▶ [Task inputs]:
#####
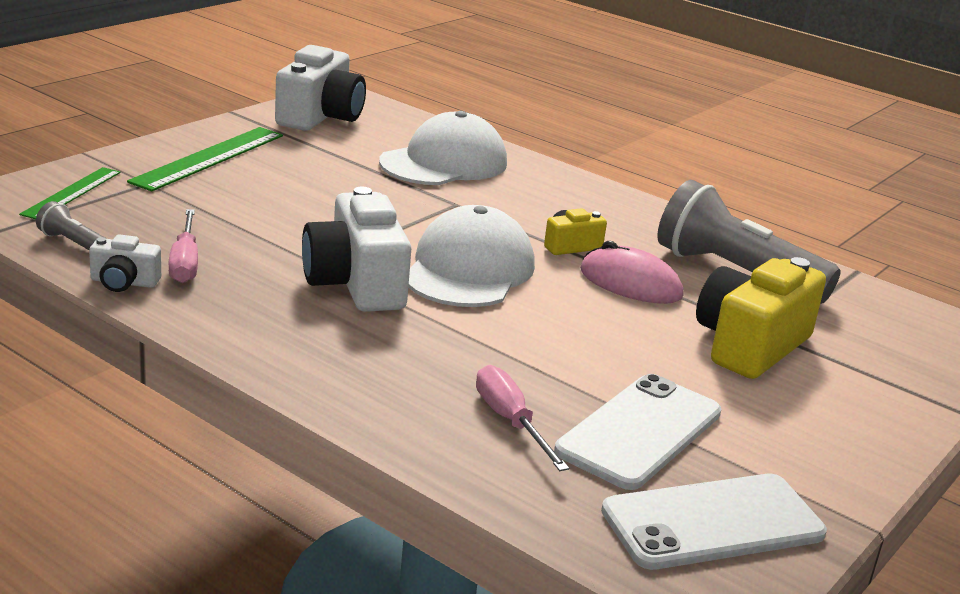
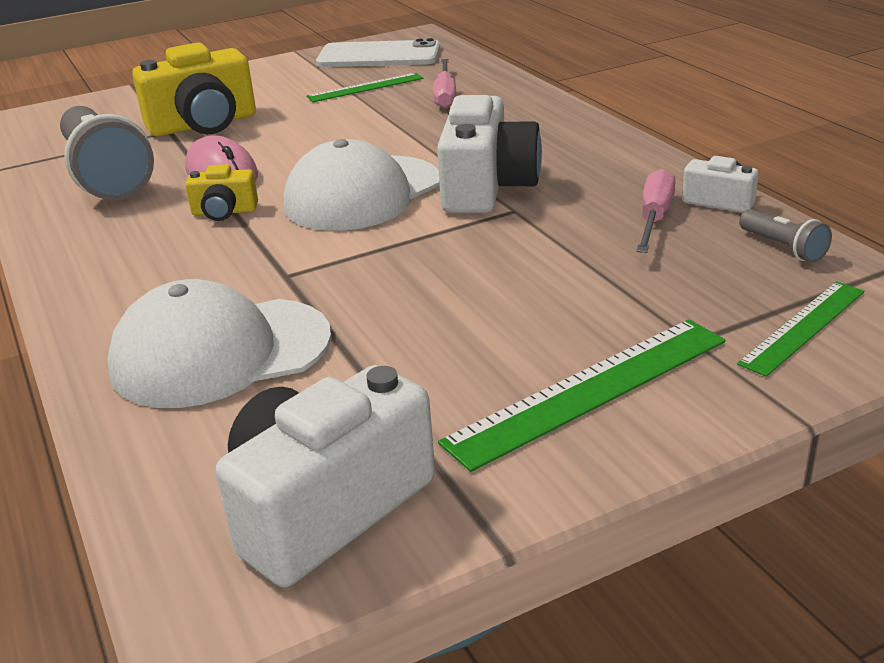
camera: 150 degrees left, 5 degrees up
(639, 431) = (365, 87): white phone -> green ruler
#####
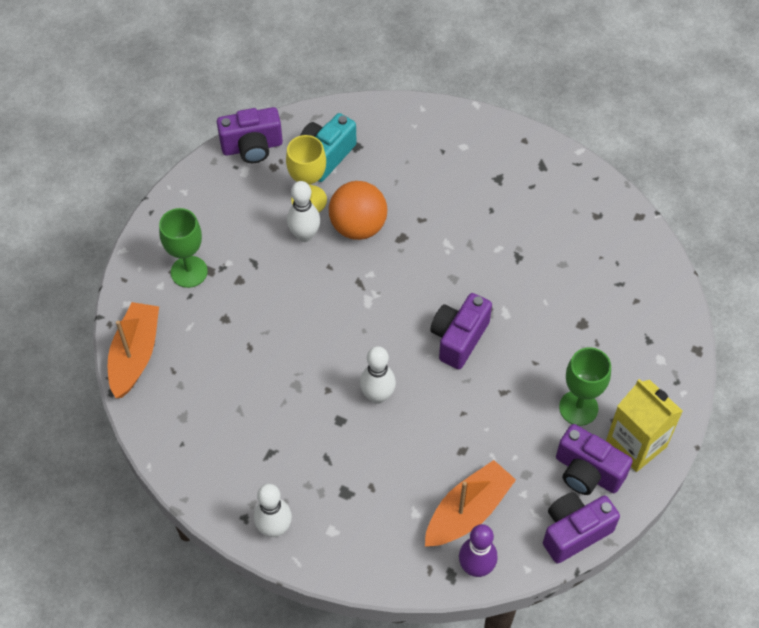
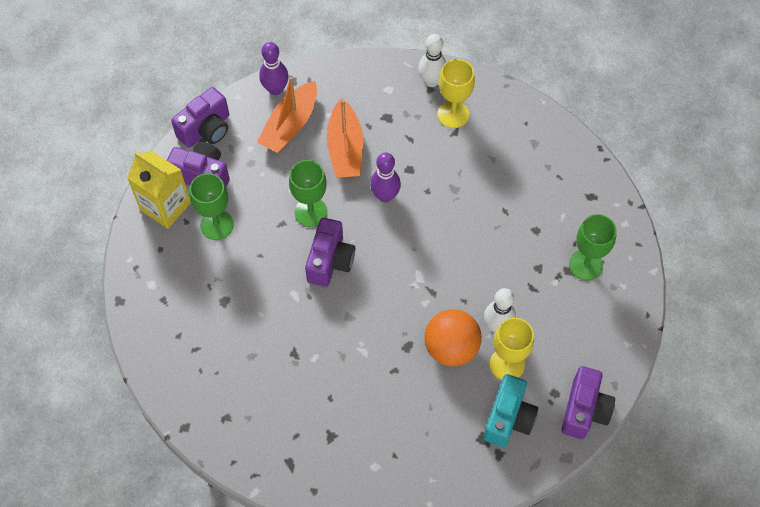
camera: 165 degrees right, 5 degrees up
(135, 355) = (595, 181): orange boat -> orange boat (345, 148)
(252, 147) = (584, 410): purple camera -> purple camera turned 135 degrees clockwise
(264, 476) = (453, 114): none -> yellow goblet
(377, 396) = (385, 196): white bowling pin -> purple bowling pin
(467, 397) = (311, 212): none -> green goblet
#####
▶ [Requirement]:
Could you transcribe the entries above word for word, from the line with "(377, 396) = (385, 196): white" down to the line with "(467, 397) = (311, 212): none -> green goblet", keeping both?

▶ [Exercise result]:
(377, 396) = (385, 196): white bowling pin -> purple bowling pin
(467, 397) = (311, 212): none -> green goblet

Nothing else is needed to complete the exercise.